** START DATA PROVIDED **

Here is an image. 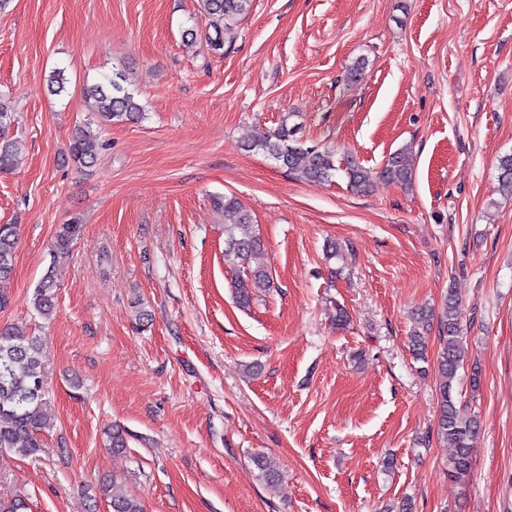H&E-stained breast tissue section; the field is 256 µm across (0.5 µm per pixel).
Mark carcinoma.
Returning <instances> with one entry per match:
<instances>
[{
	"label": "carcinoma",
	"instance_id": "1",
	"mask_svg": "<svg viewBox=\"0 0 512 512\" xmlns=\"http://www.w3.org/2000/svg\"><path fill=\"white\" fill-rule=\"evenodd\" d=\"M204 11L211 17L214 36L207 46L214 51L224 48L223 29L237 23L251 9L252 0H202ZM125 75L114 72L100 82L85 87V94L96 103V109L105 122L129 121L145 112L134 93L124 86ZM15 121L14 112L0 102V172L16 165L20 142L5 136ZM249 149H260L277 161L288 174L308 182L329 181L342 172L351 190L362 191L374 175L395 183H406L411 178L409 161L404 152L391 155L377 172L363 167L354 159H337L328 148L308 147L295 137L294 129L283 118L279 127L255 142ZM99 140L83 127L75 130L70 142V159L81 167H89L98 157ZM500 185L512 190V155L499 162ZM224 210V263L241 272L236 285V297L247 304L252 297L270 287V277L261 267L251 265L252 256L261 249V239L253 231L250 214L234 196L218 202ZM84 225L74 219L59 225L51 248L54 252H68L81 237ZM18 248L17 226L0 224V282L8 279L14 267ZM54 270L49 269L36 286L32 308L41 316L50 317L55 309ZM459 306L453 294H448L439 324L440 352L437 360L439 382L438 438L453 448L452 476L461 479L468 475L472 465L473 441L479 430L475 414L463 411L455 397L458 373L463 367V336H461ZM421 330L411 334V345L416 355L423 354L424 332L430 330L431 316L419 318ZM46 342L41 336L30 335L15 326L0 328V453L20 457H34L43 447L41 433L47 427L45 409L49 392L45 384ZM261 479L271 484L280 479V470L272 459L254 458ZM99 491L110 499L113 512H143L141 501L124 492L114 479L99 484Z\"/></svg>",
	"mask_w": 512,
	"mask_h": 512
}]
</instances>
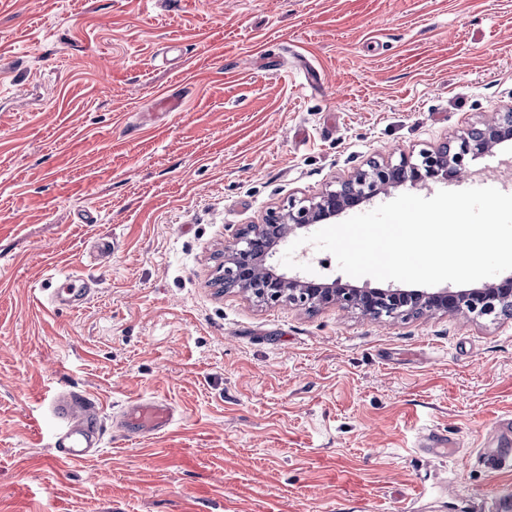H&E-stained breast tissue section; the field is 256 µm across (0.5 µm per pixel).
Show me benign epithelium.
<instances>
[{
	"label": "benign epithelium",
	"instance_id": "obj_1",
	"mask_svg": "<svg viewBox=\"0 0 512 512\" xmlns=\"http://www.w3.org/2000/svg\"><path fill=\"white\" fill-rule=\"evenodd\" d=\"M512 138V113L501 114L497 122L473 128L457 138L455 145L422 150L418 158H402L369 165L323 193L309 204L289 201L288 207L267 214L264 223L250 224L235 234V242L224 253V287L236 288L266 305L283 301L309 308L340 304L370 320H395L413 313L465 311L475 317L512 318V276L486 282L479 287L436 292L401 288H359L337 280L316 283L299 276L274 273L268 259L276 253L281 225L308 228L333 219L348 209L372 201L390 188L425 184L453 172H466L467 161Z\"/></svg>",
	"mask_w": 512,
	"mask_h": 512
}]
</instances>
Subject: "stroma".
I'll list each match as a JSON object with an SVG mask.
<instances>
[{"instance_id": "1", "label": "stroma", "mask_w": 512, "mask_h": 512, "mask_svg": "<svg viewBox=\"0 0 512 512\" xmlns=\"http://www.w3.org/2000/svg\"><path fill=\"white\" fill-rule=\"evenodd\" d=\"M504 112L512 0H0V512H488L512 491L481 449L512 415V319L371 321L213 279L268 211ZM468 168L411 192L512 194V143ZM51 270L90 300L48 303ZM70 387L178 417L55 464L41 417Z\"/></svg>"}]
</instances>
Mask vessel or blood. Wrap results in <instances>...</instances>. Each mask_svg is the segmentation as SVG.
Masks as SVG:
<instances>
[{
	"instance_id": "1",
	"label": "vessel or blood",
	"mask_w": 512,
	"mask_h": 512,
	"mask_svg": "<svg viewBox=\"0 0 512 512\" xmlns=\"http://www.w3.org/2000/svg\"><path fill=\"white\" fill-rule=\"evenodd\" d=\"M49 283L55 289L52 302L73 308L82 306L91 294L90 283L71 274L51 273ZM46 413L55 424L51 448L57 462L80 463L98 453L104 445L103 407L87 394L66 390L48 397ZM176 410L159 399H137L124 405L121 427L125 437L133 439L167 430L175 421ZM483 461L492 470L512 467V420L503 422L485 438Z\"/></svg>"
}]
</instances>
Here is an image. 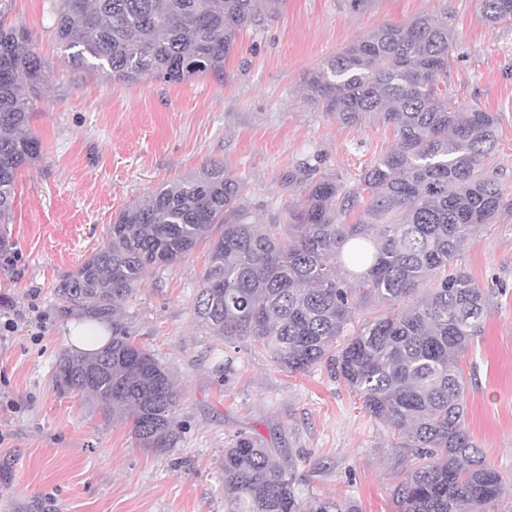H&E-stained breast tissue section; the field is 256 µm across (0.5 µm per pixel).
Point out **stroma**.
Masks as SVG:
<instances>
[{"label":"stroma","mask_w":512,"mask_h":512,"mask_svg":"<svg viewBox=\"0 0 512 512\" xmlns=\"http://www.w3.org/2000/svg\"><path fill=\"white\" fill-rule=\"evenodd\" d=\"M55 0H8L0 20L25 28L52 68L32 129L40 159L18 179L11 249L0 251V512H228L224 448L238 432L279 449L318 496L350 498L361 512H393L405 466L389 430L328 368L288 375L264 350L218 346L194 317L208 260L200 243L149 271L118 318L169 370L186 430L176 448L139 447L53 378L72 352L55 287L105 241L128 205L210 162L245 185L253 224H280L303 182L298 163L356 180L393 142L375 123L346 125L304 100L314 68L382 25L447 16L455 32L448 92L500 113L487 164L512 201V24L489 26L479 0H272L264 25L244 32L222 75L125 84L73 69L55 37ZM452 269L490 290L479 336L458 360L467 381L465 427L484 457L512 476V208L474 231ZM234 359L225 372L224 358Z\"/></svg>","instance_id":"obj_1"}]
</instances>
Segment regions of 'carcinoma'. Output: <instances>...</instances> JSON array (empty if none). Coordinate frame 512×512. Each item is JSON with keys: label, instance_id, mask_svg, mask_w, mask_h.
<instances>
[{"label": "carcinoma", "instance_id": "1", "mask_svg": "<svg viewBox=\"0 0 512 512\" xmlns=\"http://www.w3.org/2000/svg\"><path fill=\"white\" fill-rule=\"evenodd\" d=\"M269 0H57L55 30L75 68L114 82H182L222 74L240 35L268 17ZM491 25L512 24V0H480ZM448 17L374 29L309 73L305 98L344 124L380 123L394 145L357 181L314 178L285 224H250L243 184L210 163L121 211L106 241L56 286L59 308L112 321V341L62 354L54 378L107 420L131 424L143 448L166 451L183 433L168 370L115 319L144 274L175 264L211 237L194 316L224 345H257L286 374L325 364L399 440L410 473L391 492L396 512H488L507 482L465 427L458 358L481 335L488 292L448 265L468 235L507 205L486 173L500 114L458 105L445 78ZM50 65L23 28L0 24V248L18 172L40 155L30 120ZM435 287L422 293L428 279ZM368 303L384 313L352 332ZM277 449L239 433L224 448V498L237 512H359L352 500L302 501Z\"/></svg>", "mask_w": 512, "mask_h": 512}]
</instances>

** END DATA PROVIDED **

#### WRITTEN INSTRUCTION
A line counts if it holds the word "benign". Work out how many lines in the listing count, and give only that number.

#### CORRECT OUTPUT
2